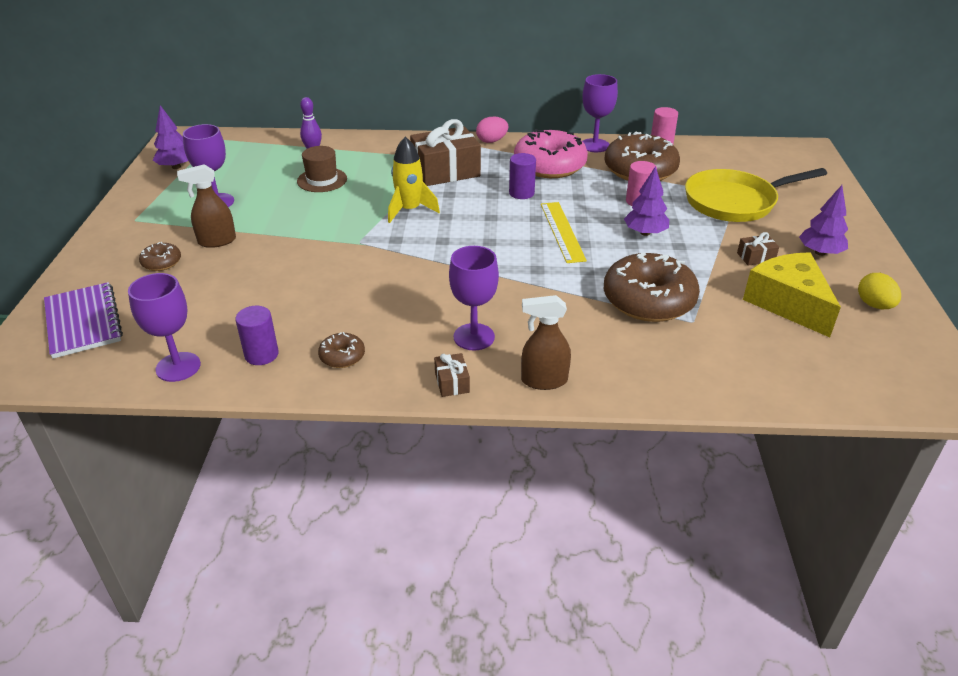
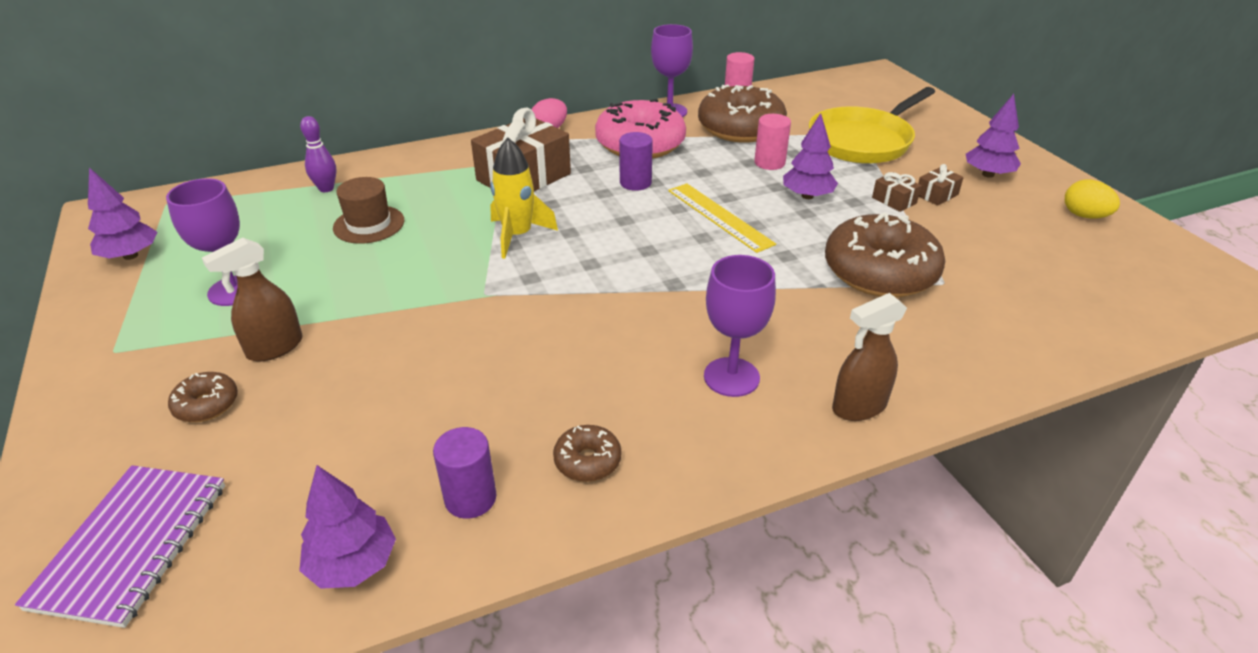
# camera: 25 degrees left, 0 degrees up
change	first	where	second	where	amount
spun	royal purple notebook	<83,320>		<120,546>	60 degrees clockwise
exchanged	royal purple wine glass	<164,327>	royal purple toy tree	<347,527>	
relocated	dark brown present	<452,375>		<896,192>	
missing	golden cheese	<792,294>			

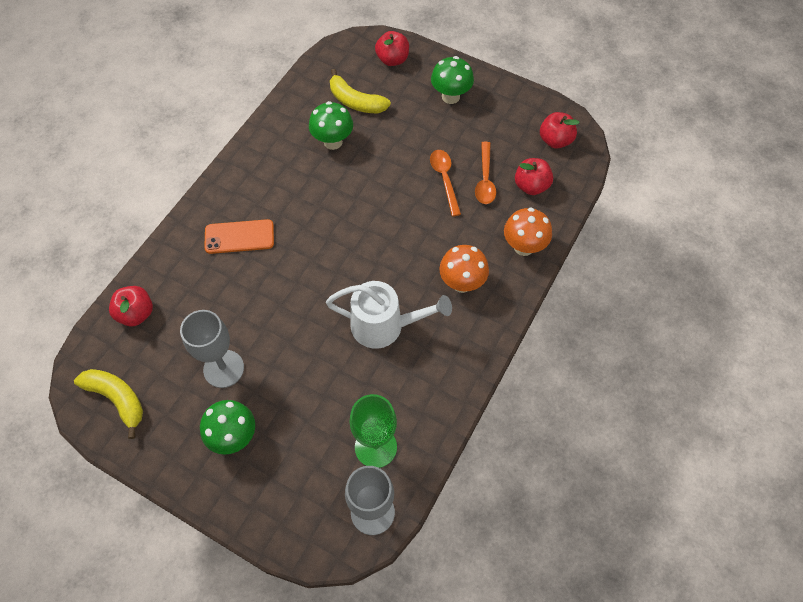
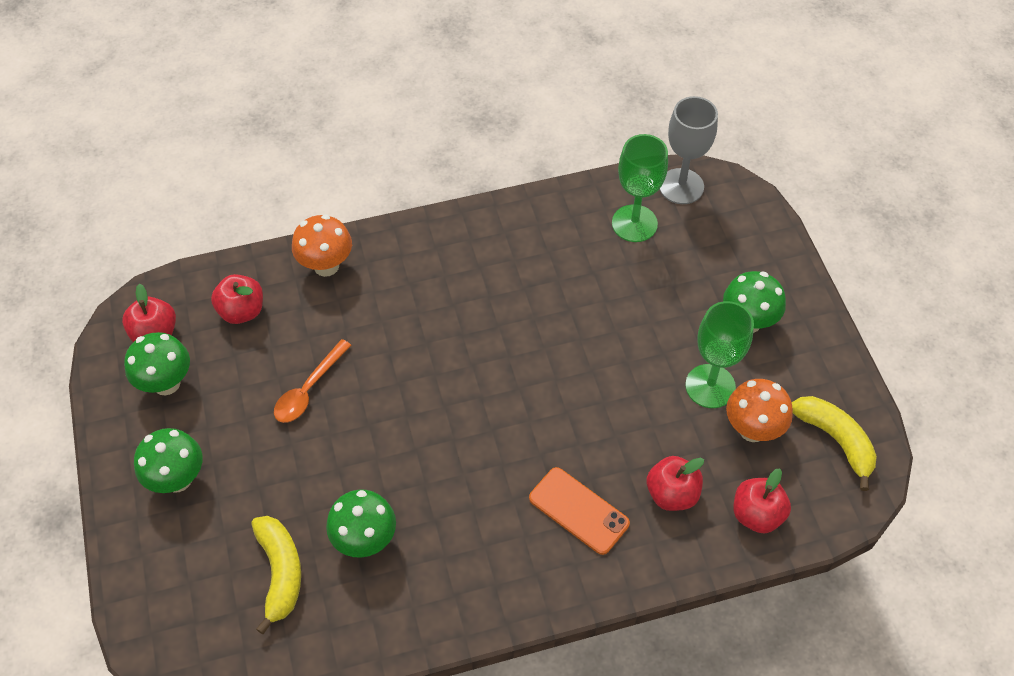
# camera: 135 degrees left, 5 degrees down
change	first	where	second	where	amount
spun	golden toy banana	<108,404>		<834,443>	150 degrees clockwise
colour	ash-grey wine glass	<212,349>	emerald wine glass	<719,354>	
missing	pure white sprinkling can	<389,315>			
relocated	crimson toy apple	<392,48>		<675,483>	
relocated	bright orange mushroom	<464,269>		<759,410>	
missing	bright orange teaspoon	<485,173>			
appeared			emerald mushroom	<157,363>	

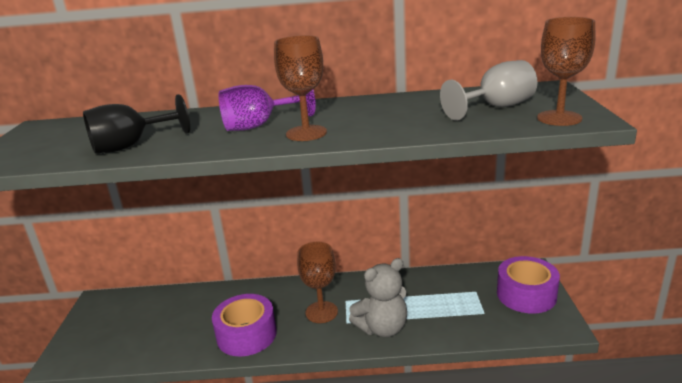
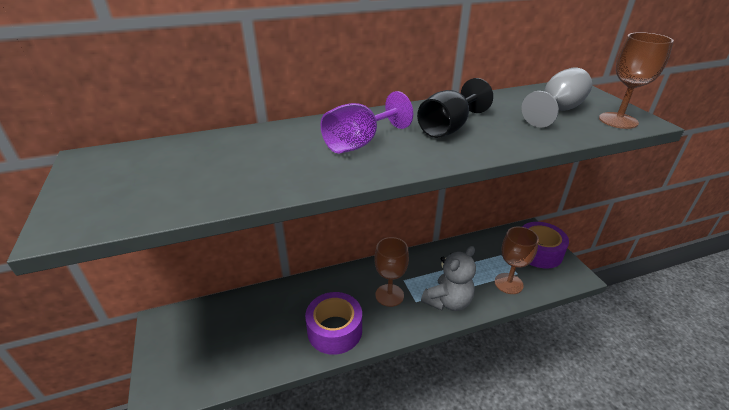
# camera: 20 degrees left, 10 degrees up
change	first	where	second	where	amount
relocated	ebony wine glass	<136,123>		<455,108>	
relocated	dark brown wine glass	<300,88>		<517,260>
....
**Description of the task:**
Would you copy every entry exactly as it stands, leaving out the pictures?

**Result of the task:**
# camera: 25 degrees left, 0 degrees up
change	first	where	second	where	amount
spun	royal purple notebook	<83,320>		<120,546>	60 degrees clockwise
exchanged	royal purple wine glass	<164,327>	royal purple toy tree	<347,527>	
relocated	dark brown present	<452,375>		<896,192>	
missing	golden cheese	<792,294>			

# camera: 135 degrees left, 5 degrees down
change	first	where	second	where	amount
spun	golden toy banana	<108,404>		<834,443>	150 degrees clockwise
colour	ash-grey wine glass	<212,349>	emerald wine glass	<719,354>	
missing	pure white sprinkling can	<389,315>			
relocated	crimson toy apple	<392,48>		<675,483>	
relocated	bright orange mushroom	<464,269>		<759,410>	
missing	bright orange teaspoon	<485,173>			
appeared			emerald mushroom	<157,363>	

# camera: 20 degrees left, 10 degrees up
change	first	where	second	where	amount
relocated	ebony wine glass	<136,123>		<455,108>	
relocated	dark brown wine glass	<300,88>		<517,260>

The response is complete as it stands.